Saved entries:
● ● ● ●
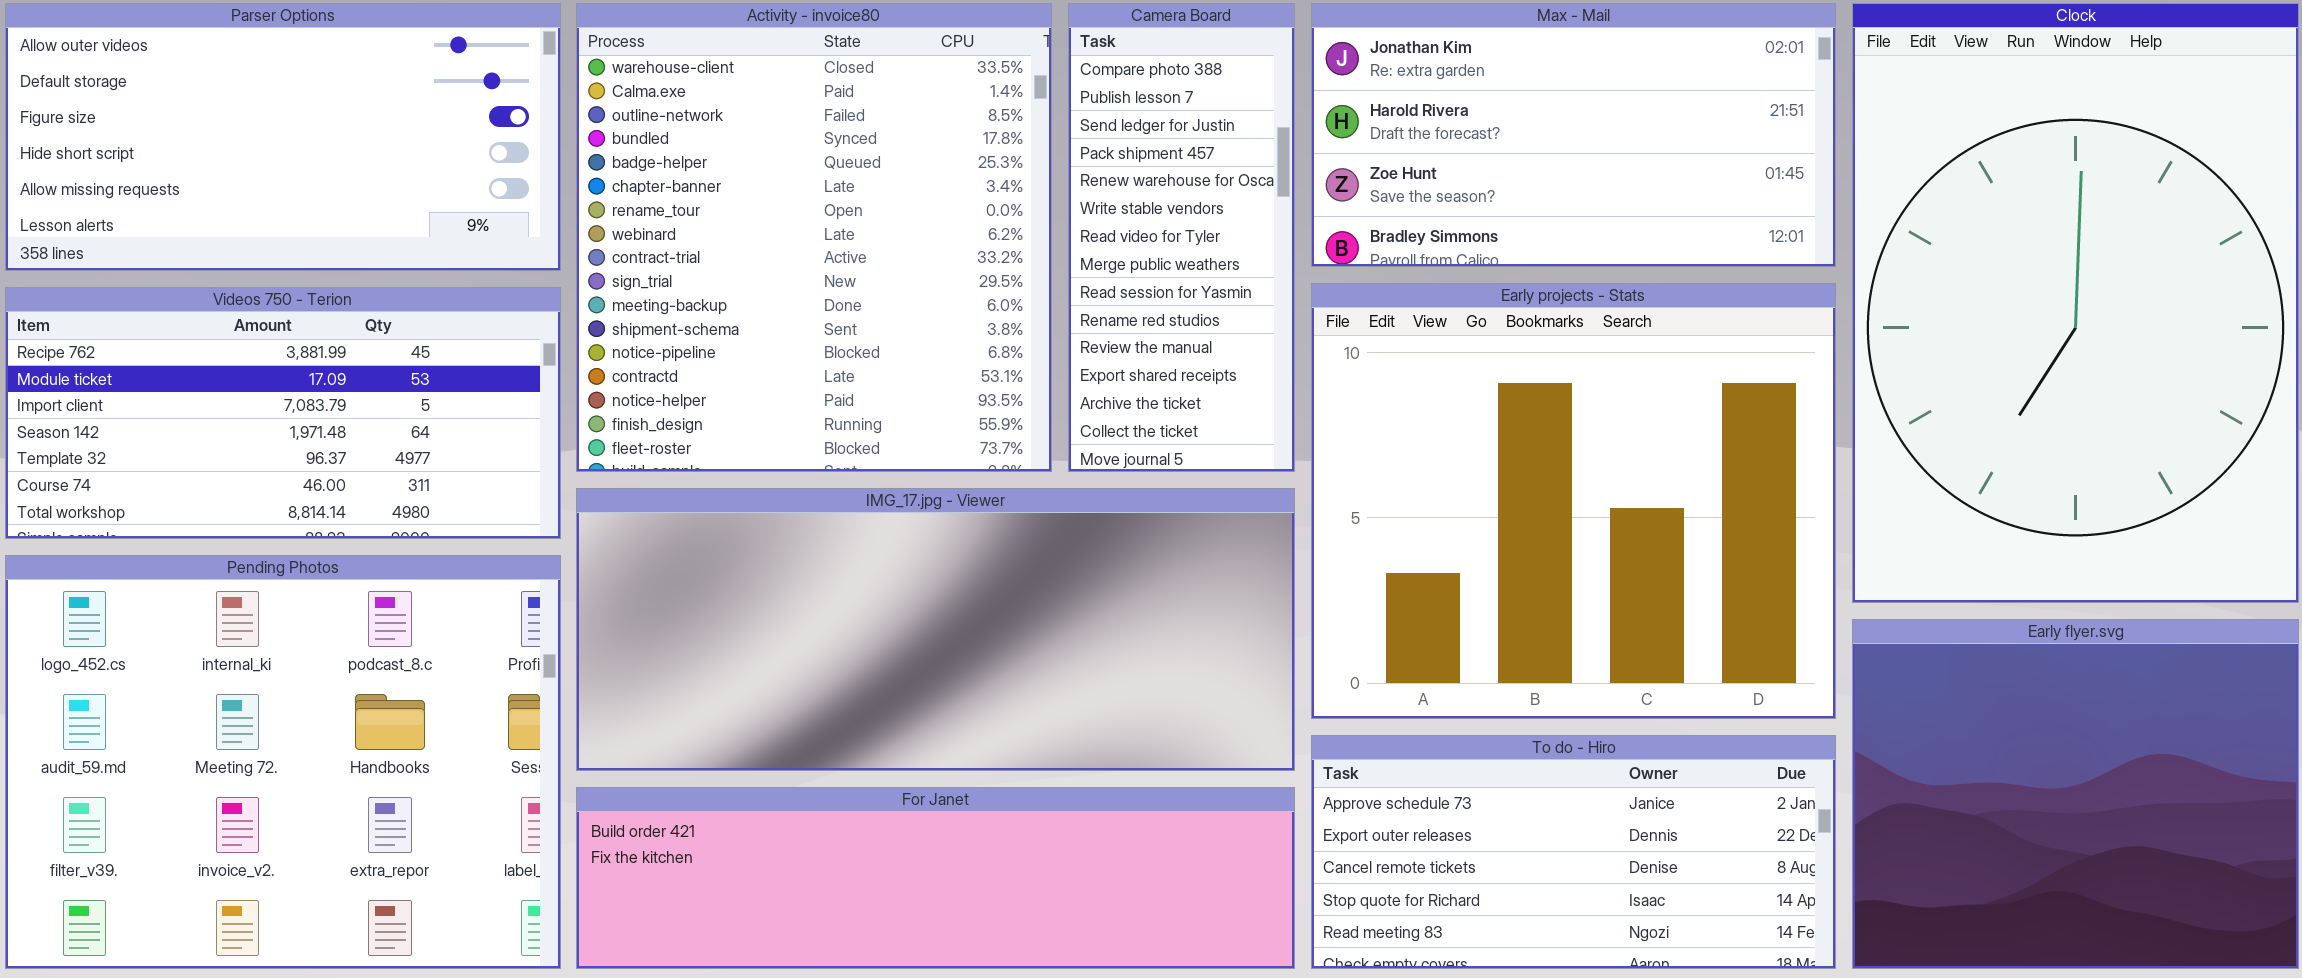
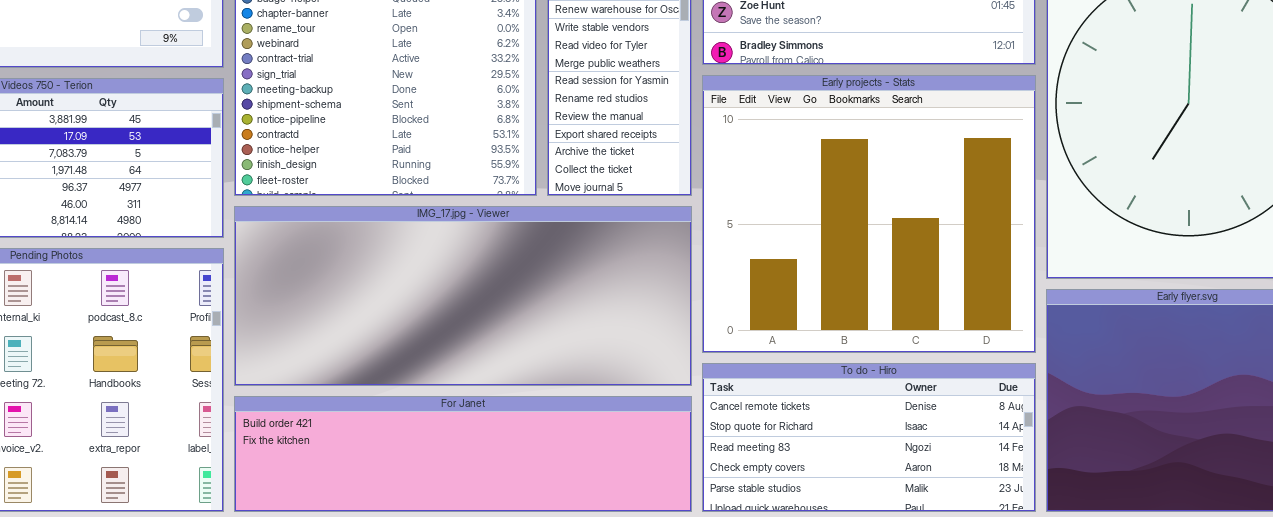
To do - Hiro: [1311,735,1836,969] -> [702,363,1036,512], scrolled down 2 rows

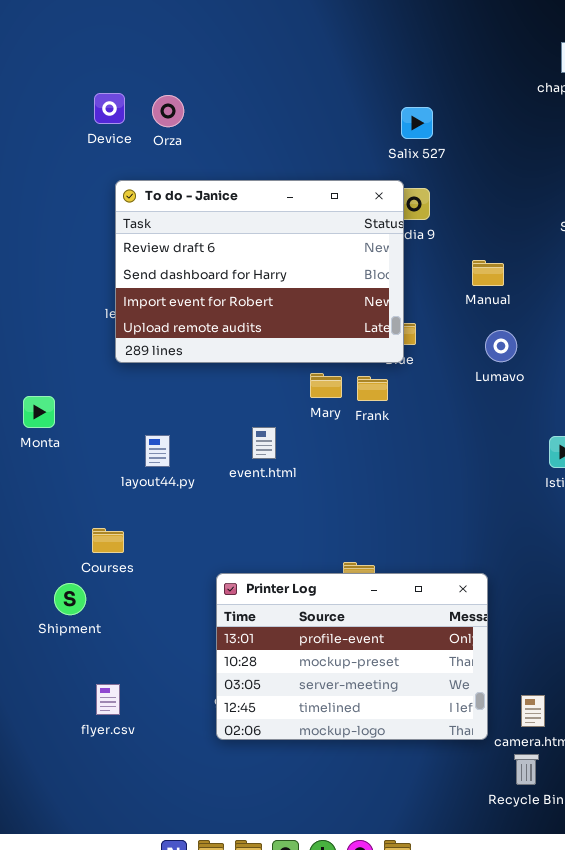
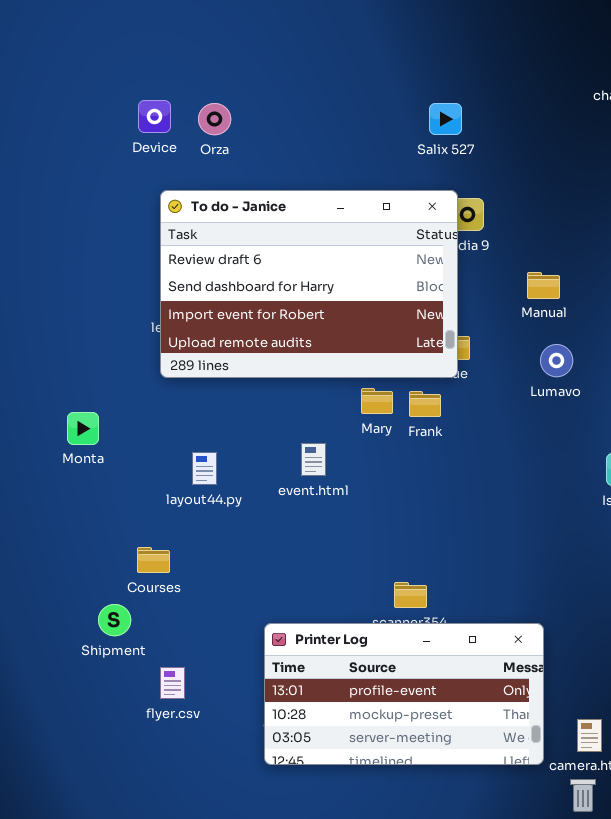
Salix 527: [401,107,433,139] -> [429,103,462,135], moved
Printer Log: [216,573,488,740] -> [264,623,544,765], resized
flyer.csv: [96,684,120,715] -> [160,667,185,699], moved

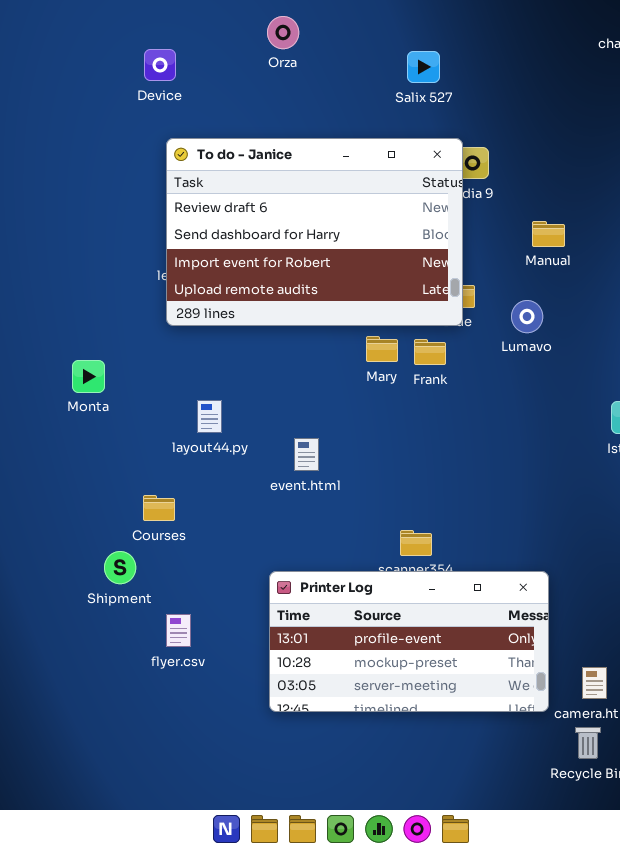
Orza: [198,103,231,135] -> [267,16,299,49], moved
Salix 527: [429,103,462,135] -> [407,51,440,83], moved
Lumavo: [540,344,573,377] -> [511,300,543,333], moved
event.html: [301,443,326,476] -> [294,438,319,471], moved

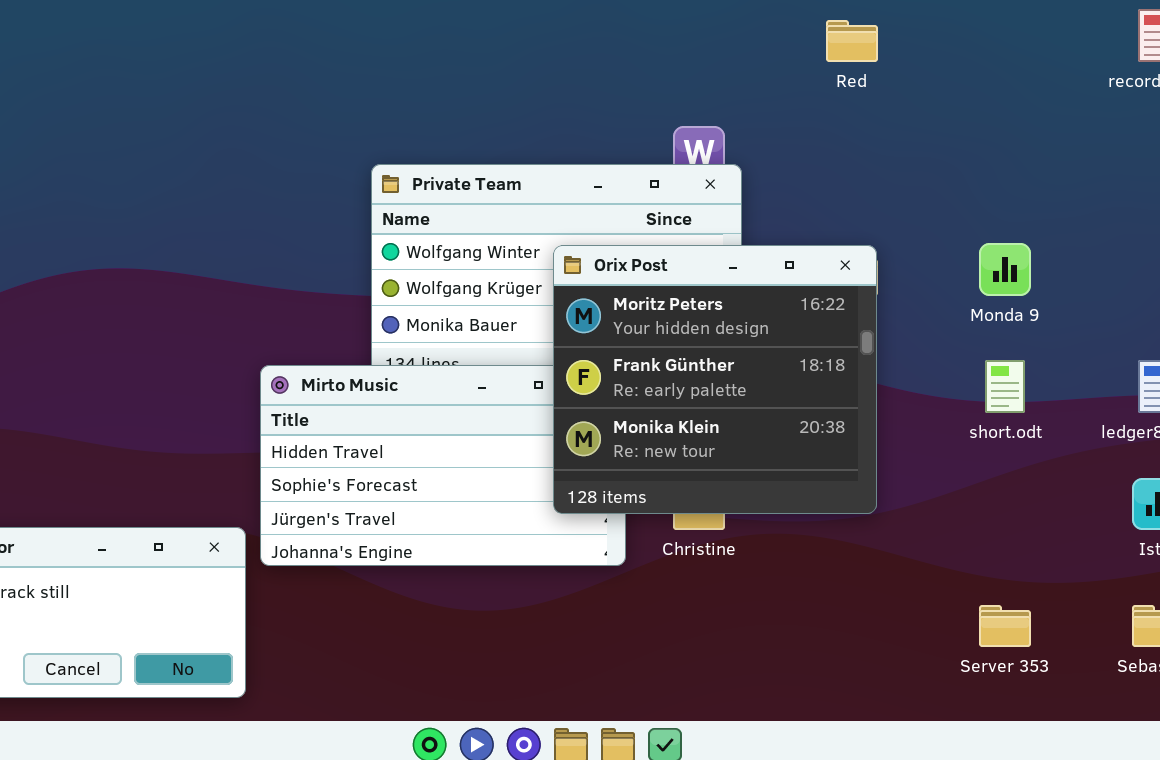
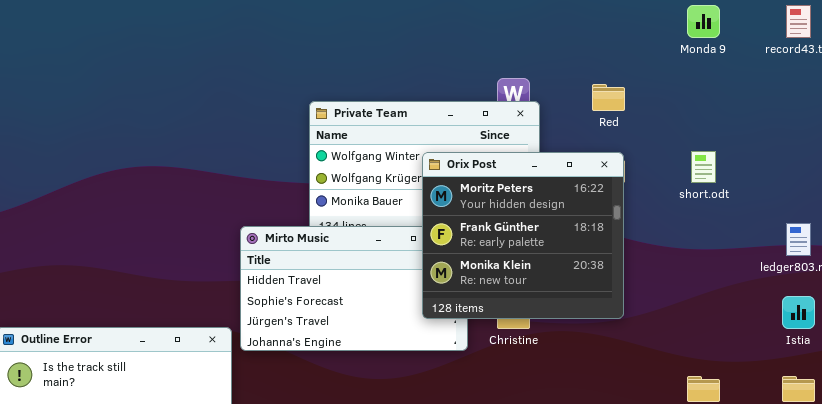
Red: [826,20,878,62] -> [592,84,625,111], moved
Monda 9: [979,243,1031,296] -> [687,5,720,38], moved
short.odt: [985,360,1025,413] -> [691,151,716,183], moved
● ● ● ●
Give the records above again in full and exactly, but exclude every picture.

To do - Hiro: [1311,735,1836,969] -> [702,363,1036,512], scrolled down 2 rows

Salix 527: [401,107,433,139] -> [429,103,462,135], moved
Printer Log: [216,573,488,740] -> [264,623,544,765], resized
flyer.csv: [96,684,120,715] -> [160,667,185,699], moved

Orza: [198,103,231,135] -> [267,16,299,49], moved
Salix 527: [429,103,462,135] -> [407,51,440,83], moved
Lumavo: [540,344,573,377] -> [511,300,543,333], moved
event.html: [301,443,326,476] -> [294,438,319,471], moved

Red: [826,20,878,62] -> [592,84,625,111], moved
Monda 9: [979,243,1031,296] -> [687,5,720,38], moved
short.odt: [985,360,1025,413] -> [691,151,716,183], moved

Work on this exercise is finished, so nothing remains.